▶ YOUR ASSIGNMENT: Make an exact copy of the records, and keep the pictures out of it.

(Scene image comparisons)
((

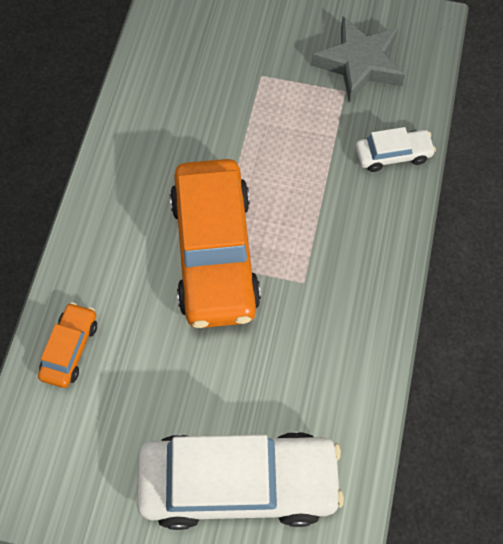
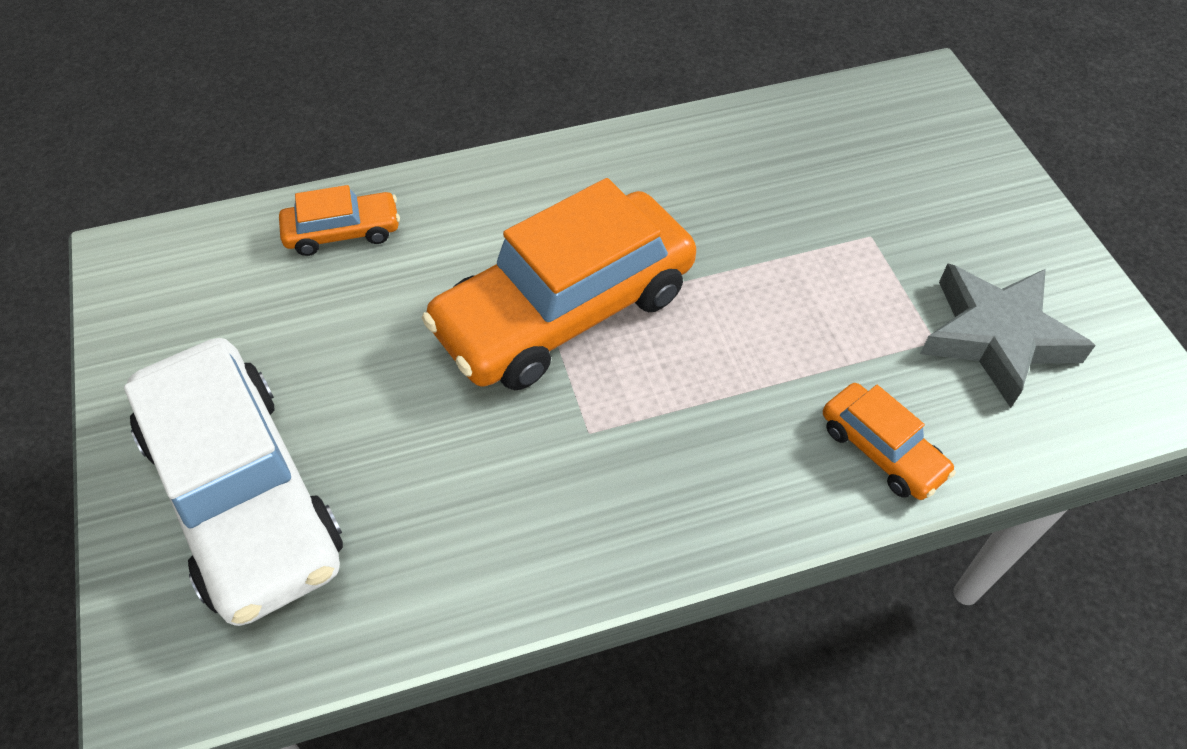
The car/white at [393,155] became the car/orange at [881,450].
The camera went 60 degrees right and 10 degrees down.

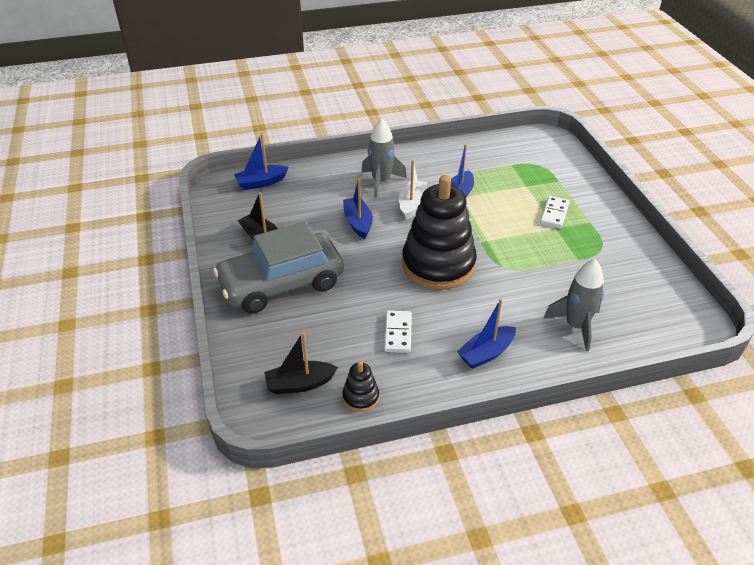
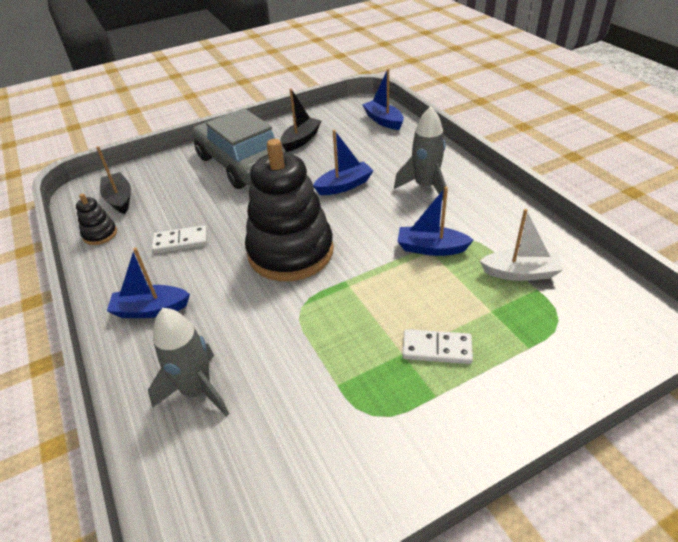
The boat/white moved from [412,205] to [520,273].
The boat/blue at [486,353] turned 45 degrees counterclockwise.
The camera went 80 degrees right and 0 degrees up.

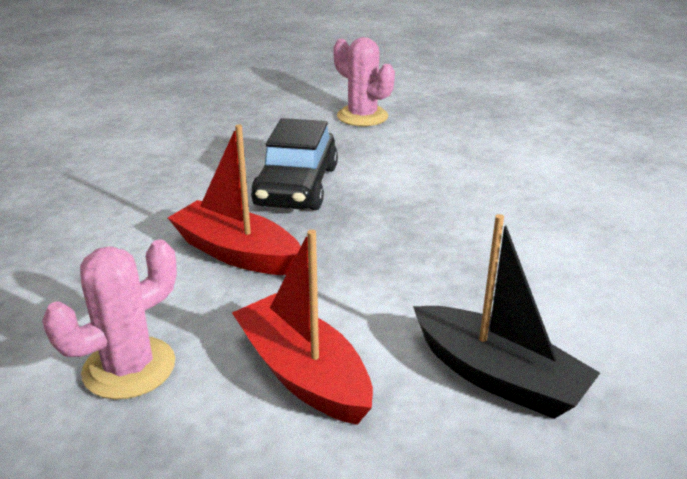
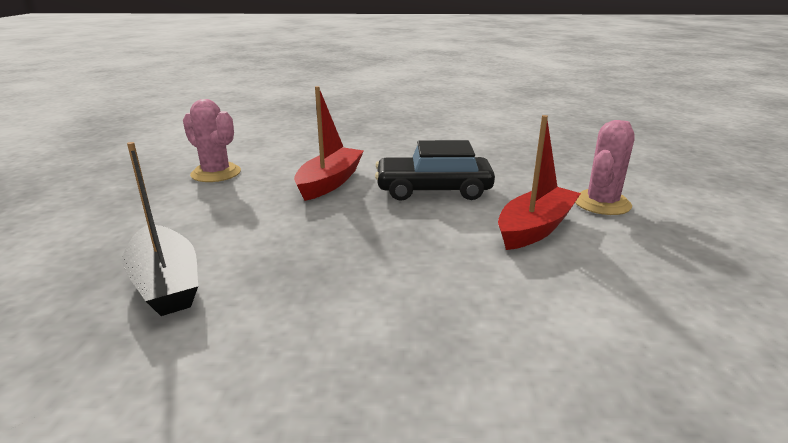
The boat/red moved from [303,374] to [535,228].
The boat/black at [497,377] turned 60 degrees counterclockwise.
The camera went 80 degrees right and 5 degrees down.

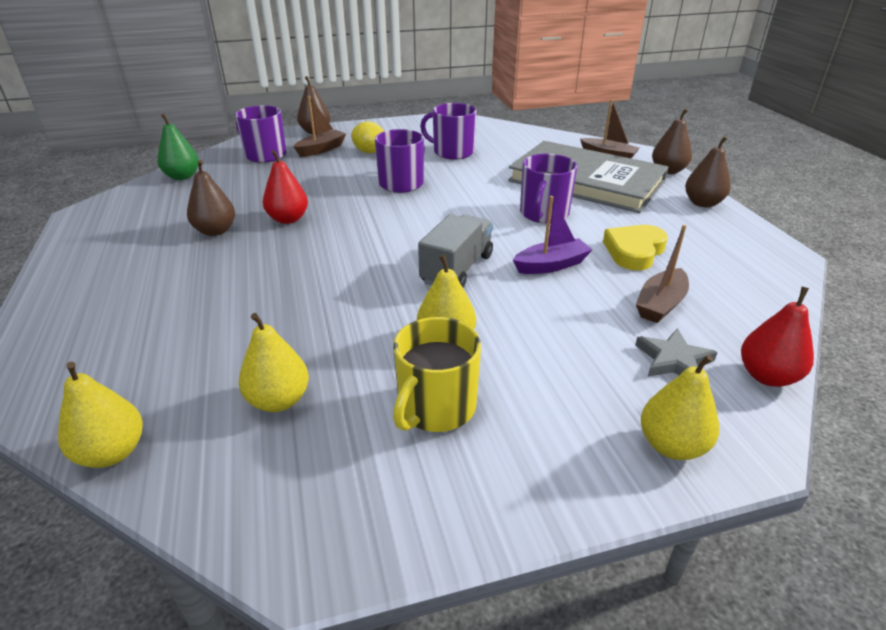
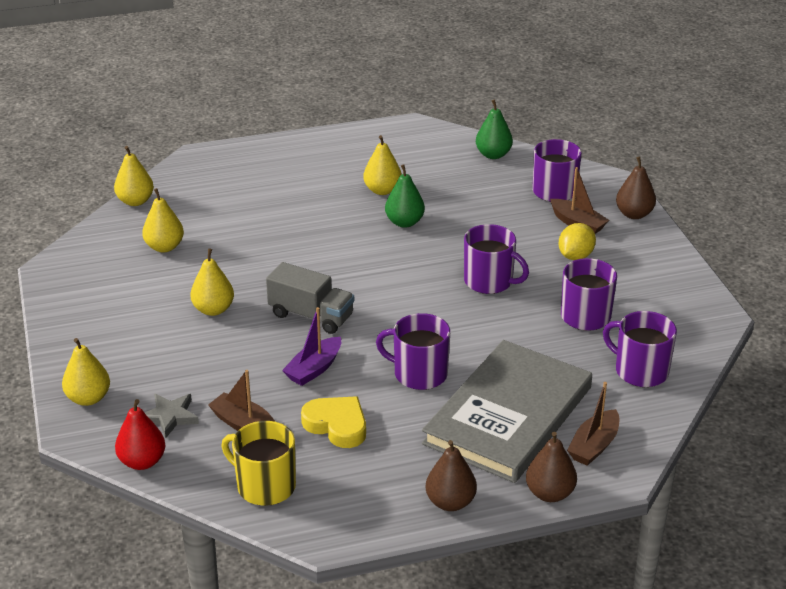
The mug/purple at [640,371] appeared.
The mug/yellow moved from [436,407] to [265,486].
The pear/brown at [215,231] became the pear/yellow at [382,190].
The pear/red at [288,219] became the pear/green at [404,222].
The boat/purple at [551,265] turned 60 degrees clockwise.
The camera went 90 degrees right and 0 degrees up.

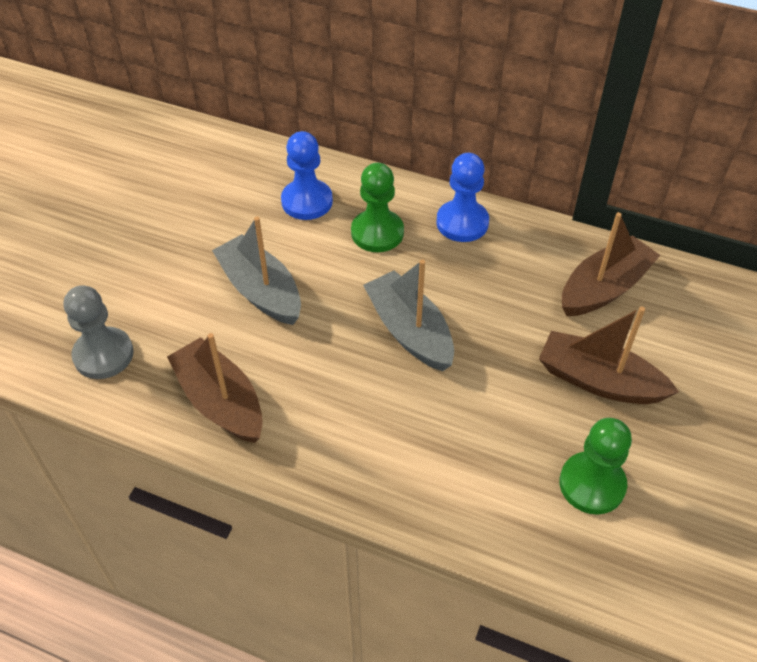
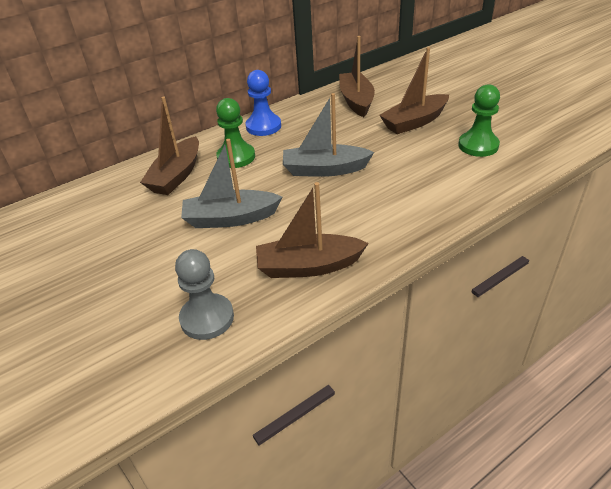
The pawn/blue at [307,201] was replaced by the boat/brown at [176,175].
The camera went 55 degrees left and 10 degrees down.

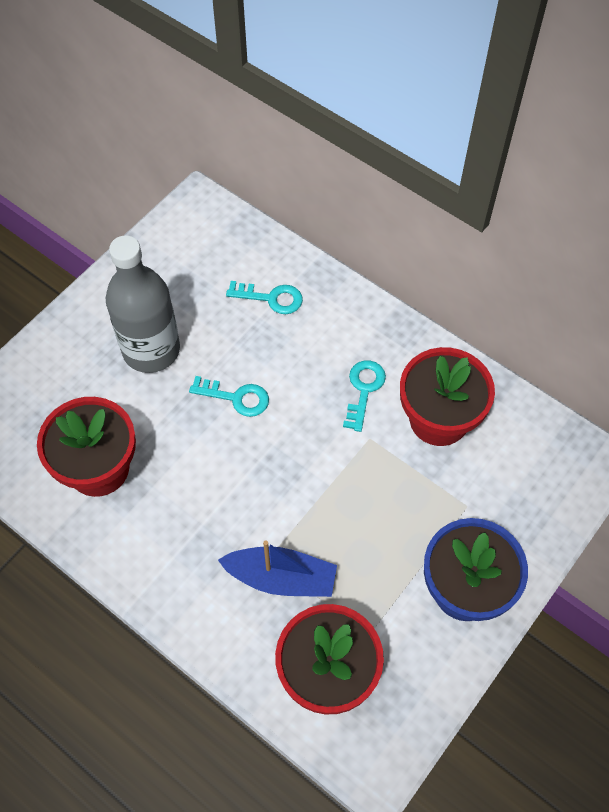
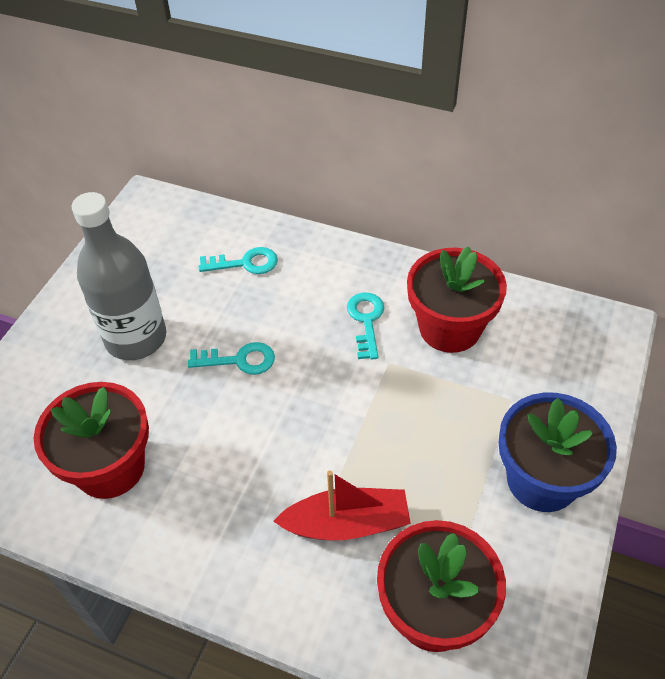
The boat/blue at [281,578] became the boat/red at [347,524].
The camera went 15 degrees left and 10 degrees down.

))

▶ ANSWER TO THE EXERCISE:
The car/white at [393,155] became the car/orange at [881,450].
The camera went 60 degrees right and 10 degrees down.

The boat/white moved from [412,205] to [520,273].
The boat/blue at [486,353] turned 45 degrees counterclockwise.
The camera went 80 degrees right and 0 degrees up.

The boat/red moved from [303,374] to [535,228].
The boat/black at [497,377] turned 60 degrees counterclockwise.
The camera went 80 degrees right and 5 degrees down.

The mug/purple at [640,371] appeared.
The mug/yellow moved from [436,407] to [265,486].
The pear/brown at [215,231] became the pear/yellow at [382,190].
The pear/red at [288,219] became the pear/green at [404,222].
The boat/purple at [551,265] turned 60 degrees clockwise.
The camera went 90 degrees right and 0 degrees up.

The pawn/blue at [307,201] was replaced by the boat/brown at [176,175].
The camera went 55 degrees left and 10 degrees down.

The boat/blue at [281,578] became the boat/red at [347,524].
The camera went 15 degrees left and 10 degrees down.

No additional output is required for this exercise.